*** Opening SUPPLIED MATERIAL ***

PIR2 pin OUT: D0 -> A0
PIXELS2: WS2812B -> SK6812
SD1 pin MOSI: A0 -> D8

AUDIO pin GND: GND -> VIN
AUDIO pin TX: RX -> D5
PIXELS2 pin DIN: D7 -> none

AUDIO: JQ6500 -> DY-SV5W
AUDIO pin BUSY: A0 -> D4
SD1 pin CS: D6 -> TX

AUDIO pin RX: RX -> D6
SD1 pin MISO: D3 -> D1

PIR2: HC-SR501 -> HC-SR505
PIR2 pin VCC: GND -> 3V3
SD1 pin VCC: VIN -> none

*** Closing SUPPLIED MATERIAL ***

## [TASK PROMPT]
All lines in the preceding records that hold the word "AUDIO" need to be copied.

## [YOUR SOLUTION]
AUDIO pin GND: GND -> VIN
AUDIO pin TX: RX -> D5
AUDIO: JQ6500 -> DY-SV5W
AUDIO pin BUSY: A0 -> D4
AUDIO pin RX: RX -> D6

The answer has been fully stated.